▶ [STATED TASK]
Could you turn the records below, from the line with "Atlanta: 10:53 -> 10:48" through the end of the records, into a Markdown table with the columns Row and Record line, numbering each line and leaving out blank lines and pictures?

▶ [DATA FOR THIS TASK]
+++
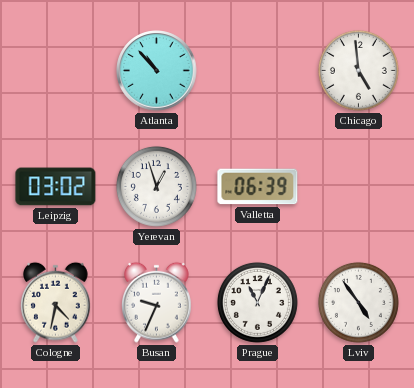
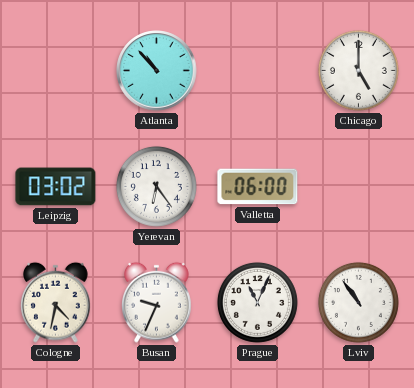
Chicago: 4:59 -> 5:00
Yerevan: 12:57 -> 6:24
Valletta: 06:39 -> 06:00
Lviv: 4:54 -> 10:54
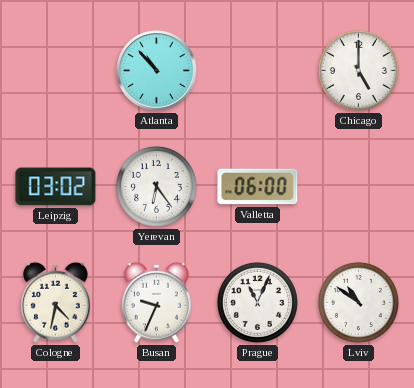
Lviv: 10:54 -> 10:51
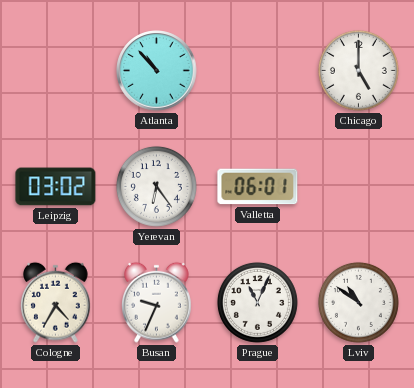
Valletta: 06:00 -> 06:01
Cologne: 4:32 -> 4:35
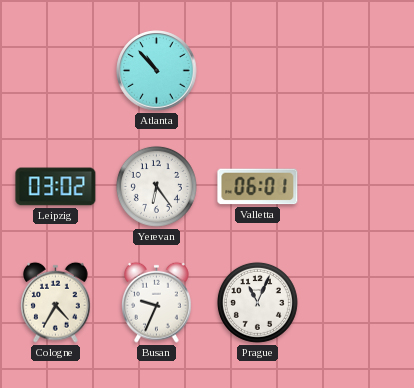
Chicago: 5:00 -> none
Lviv: 10:51 -> none
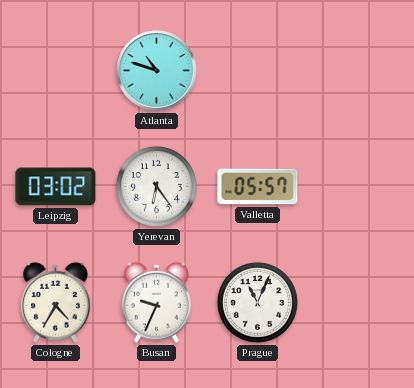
Atlanta: 10:53 -> 10:48
Valletta: 06:01 -> 05:57
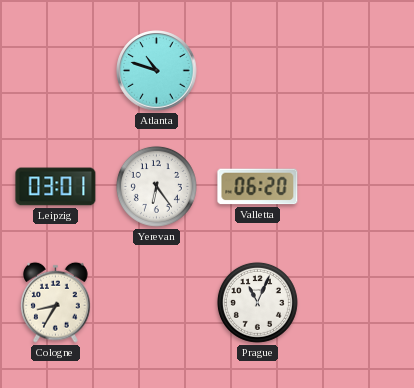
Leipzig: 03:02 -> 03:01
Valletta: 05:57 -> 06:20
Cologne: 4:35 -> 8:35
Busan: 9:34 -> none
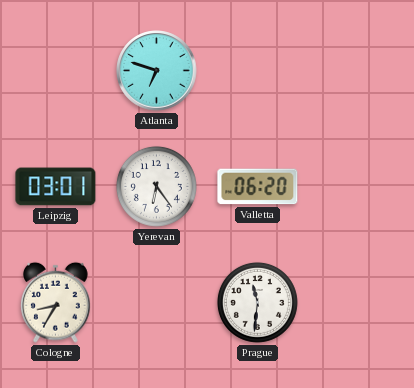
Atlanta: 10:48 -> 6:48
Prague: 11:04 -> 11:31
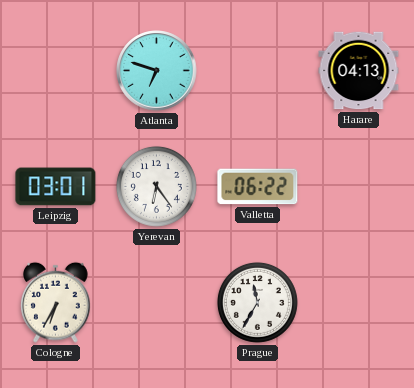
Harare: none -> 04:13
Valletta: 06:20 -> 06:22
Cologne: 8:35 -> 6:35
Prague: 11:31 -> 11:35
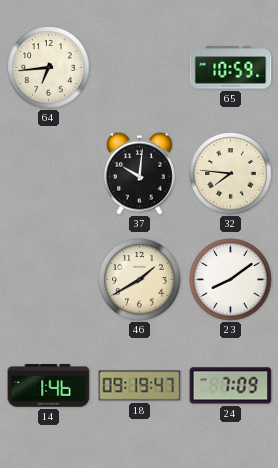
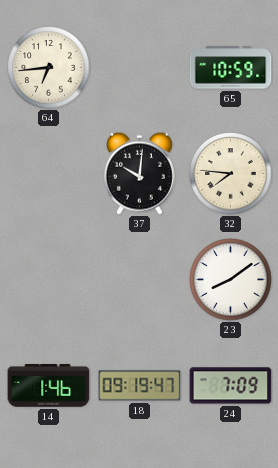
46: 1:40 -> none
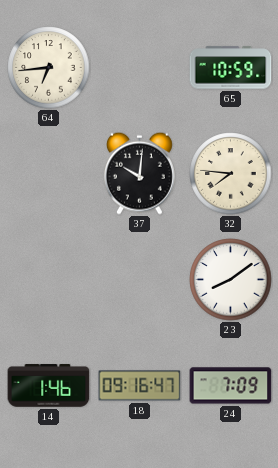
18: 09:19 -> 09:16
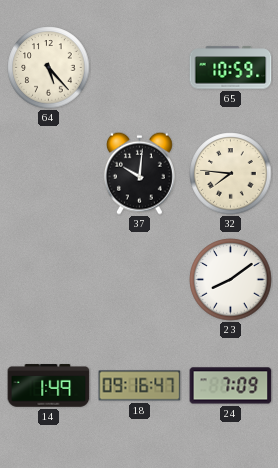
64: 6:44 -> 5:23
14: 1:46 -> 1:49
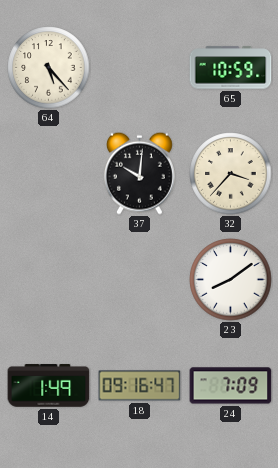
32: 7:46 -> 3:37
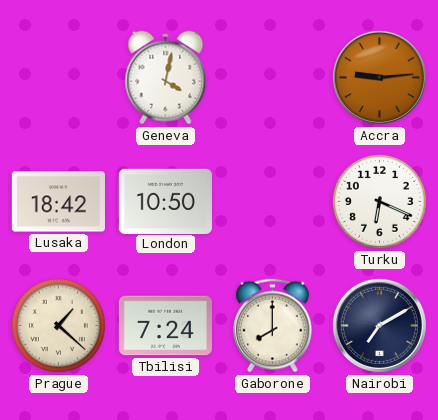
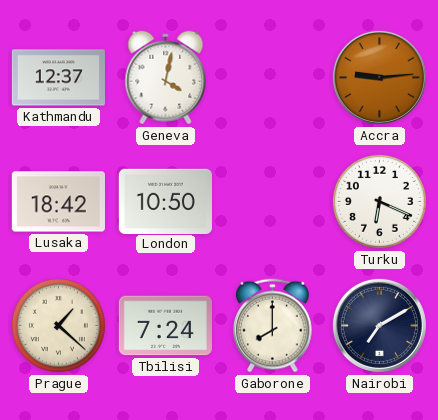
Kathmandu: none -> 12:37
+++
▶ [EXERCISE RESULT]
| Row | Record line |
|---|---|
| 1 | Atlanta: 10:53 -> 10:48 |
| 2 | Valletta: 06:01 -> 05:57 |
| 3 | Leipzig: 03:02 -> 03:01 |
| 4 | Valletta: 05:57 -> 06:20 |
| 5 | Cologne: 4:35 -> 8:35 |
| 6 | Busan: 9:34 -> none |
| 7 | Atlanta: 10:48 -> 6:48 |
| 8 | Prague: 11:04 -> 11:31 |
| 9 | Harare: none -> 04:13 |
| 10 | Valletta: 06:20 -> 06:22 |
| 11 | Cologne: 8:35 -> 6:35 |
| 12 | Prague: 11:31 -> 11:35 |
| 13 | 46: 1:40 -> none |
| 14 | 18: 09:19 -> 09:16 |
| 15 | 64: 6:44 -> 5:23 |
| 16 | 14: 1:46 -> 1:49 |
| 17 | 32: 7:46 -> 3:37 |
| 18 | Kathmandu: none -> 12:37 |